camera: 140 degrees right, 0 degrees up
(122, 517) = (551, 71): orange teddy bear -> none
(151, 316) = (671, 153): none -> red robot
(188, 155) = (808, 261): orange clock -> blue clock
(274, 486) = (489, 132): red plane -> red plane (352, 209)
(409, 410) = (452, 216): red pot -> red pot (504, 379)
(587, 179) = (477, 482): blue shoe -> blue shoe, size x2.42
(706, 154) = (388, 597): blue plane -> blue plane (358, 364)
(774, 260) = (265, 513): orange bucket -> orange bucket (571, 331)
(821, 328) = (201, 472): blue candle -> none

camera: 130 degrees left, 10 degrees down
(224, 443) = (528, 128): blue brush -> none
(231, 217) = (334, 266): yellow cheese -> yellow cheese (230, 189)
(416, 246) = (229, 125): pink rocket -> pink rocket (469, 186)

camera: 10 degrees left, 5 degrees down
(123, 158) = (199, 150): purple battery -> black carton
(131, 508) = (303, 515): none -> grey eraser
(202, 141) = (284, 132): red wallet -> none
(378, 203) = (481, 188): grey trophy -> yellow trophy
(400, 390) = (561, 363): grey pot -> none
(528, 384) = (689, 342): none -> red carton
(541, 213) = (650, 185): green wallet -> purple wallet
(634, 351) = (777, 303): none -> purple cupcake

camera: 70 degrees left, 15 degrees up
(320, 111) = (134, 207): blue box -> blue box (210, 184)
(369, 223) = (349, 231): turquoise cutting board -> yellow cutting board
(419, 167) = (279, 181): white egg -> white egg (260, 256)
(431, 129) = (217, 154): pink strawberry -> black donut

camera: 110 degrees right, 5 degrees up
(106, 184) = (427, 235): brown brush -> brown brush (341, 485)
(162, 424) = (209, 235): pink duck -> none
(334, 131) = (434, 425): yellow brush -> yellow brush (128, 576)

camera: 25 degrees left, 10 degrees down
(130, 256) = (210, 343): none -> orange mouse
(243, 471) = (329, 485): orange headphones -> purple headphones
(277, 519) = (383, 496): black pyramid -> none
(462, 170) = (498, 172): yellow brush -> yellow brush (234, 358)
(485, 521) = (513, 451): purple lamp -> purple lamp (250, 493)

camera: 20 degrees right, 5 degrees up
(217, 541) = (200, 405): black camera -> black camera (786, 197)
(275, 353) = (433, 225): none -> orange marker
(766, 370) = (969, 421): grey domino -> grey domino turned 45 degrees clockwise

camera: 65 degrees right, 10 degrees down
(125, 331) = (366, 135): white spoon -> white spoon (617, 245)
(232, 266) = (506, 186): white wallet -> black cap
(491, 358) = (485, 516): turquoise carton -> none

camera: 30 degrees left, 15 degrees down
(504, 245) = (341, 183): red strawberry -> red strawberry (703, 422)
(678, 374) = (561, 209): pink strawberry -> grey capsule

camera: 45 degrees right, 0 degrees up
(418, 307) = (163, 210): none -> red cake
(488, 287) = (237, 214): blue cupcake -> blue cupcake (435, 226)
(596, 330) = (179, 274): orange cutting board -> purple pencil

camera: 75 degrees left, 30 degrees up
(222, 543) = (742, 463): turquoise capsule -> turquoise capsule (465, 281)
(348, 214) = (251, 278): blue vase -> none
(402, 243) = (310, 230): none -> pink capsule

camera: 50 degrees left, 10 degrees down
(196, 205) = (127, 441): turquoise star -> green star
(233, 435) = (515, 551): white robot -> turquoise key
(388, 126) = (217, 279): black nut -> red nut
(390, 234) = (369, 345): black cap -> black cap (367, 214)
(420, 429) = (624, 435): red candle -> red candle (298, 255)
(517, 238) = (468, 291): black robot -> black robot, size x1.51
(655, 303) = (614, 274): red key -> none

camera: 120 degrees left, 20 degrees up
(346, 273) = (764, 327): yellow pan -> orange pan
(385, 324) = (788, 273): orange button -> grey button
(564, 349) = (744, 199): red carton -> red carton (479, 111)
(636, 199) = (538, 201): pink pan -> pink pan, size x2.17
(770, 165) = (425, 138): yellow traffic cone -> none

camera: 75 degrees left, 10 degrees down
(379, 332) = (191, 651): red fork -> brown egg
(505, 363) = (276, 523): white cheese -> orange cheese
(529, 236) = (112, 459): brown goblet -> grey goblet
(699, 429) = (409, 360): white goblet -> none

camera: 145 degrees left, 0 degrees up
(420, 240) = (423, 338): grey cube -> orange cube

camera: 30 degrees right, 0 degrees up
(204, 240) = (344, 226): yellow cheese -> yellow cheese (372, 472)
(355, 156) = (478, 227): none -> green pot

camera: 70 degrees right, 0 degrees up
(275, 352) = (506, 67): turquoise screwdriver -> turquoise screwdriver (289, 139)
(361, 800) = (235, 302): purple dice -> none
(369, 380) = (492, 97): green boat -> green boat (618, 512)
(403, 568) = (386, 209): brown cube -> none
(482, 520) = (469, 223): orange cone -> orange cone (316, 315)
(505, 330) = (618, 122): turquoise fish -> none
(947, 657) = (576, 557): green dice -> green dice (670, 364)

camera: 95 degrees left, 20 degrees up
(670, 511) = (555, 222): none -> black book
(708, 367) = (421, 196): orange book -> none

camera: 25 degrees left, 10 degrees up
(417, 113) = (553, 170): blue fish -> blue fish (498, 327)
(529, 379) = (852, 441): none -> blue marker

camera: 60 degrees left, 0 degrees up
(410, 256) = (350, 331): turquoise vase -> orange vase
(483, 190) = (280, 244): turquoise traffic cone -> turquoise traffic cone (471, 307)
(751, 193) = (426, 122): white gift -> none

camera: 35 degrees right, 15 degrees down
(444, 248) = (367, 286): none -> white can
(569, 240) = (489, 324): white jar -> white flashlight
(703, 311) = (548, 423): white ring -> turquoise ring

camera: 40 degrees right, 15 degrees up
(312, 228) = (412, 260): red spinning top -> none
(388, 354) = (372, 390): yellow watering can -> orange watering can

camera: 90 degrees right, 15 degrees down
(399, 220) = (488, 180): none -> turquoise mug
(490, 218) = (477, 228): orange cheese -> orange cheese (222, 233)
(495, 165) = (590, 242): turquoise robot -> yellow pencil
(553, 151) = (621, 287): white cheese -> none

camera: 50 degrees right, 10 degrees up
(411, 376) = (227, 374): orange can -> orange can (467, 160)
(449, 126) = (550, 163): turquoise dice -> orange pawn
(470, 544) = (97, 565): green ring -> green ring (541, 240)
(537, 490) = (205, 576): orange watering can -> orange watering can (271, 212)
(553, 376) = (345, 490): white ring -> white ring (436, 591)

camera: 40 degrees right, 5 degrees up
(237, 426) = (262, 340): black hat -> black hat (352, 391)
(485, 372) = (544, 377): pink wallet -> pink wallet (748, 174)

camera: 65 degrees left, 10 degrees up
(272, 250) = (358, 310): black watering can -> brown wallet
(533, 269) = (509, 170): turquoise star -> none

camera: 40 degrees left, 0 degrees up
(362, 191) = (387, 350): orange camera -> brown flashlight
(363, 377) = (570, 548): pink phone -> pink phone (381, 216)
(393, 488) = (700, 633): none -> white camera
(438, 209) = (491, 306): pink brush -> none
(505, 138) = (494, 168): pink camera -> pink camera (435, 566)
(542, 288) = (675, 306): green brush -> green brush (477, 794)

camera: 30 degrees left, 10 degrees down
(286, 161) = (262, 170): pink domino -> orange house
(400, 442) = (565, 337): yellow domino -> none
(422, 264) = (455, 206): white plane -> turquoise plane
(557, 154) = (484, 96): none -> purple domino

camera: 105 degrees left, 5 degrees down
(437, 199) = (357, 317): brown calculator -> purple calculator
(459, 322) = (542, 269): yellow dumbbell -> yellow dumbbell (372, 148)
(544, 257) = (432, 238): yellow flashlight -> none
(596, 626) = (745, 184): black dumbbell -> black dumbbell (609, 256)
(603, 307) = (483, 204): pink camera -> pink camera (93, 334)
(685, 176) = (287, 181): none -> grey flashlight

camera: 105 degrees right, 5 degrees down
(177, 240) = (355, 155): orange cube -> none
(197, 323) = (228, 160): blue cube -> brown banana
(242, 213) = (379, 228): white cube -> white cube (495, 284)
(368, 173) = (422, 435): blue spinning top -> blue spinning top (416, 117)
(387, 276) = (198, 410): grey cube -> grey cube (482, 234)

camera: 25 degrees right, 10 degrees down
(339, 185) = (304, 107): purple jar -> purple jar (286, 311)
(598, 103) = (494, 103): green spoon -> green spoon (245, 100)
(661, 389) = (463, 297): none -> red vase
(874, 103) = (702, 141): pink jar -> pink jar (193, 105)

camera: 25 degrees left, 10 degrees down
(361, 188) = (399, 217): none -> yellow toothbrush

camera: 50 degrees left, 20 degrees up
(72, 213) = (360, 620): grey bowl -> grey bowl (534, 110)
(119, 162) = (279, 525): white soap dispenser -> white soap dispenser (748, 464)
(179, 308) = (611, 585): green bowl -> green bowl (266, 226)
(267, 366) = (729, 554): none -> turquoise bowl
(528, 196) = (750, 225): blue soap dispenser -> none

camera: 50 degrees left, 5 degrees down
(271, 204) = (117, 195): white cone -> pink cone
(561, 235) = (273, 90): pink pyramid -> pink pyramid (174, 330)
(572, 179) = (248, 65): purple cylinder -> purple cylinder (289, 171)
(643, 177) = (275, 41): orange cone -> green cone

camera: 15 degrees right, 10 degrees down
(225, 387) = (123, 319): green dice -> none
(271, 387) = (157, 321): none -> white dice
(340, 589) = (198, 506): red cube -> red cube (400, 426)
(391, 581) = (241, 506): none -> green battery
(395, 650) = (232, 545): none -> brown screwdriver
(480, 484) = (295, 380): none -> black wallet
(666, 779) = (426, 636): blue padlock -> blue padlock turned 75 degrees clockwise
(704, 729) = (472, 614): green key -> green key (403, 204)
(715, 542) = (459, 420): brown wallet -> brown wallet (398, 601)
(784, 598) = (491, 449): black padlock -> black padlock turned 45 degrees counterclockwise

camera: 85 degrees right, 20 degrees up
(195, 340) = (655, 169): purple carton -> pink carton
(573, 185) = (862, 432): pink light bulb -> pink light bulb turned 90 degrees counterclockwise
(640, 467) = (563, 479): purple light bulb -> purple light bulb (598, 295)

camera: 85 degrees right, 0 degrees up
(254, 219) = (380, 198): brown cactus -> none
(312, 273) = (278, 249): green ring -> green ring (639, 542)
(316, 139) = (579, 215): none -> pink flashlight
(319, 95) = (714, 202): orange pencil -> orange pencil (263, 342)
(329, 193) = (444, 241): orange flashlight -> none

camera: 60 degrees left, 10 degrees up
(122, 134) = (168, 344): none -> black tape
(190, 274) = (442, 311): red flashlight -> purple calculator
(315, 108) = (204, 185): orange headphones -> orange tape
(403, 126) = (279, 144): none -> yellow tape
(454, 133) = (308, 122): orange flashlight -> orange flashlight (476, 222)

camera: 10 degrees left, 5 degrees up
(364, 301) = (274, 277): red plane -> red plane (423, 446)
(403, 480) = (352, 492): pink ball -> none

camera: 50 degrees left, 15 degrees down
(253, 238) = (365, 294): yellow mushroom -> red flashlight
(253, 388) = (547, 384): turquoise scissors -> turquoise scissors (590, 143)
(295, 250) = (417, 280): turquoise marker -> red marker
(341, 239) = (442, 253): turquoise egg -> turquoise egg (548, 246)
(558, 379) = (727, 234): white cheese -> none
┄┄┄┄┄┄┄┄┄┄┄┄┄┄┄┄┄┄┄┄
▸ Activity
Reproduce only the lines above, starting at the line with "(106, 184) = (427, 235): brown" and ending at the line with "(485, 521) = (513, 451): purple", exactly as written.

▸ Response to the task
(106, 184) = (427, 235): brown brush -> brown brush (341, 485)
(162, 424) = (209, 235): pink duck -> none
(334, 131) = (434, 425): yellow brush -> yellow brush (128, 576)

camera: 25 degrees left, 10 degrees down
(130, 256) = (210, 343): none -> orange mouse
(243, 471) = (329, 485): orange headphones -> purple headphones
(277, 519) = (383, 496): black pyramid -> none
(462, 170) = (498, 172): yellow brush -> yellow brush (234, 358)
(485, 521) = (513, 451): purple lamp -> purple lamp (250, 493)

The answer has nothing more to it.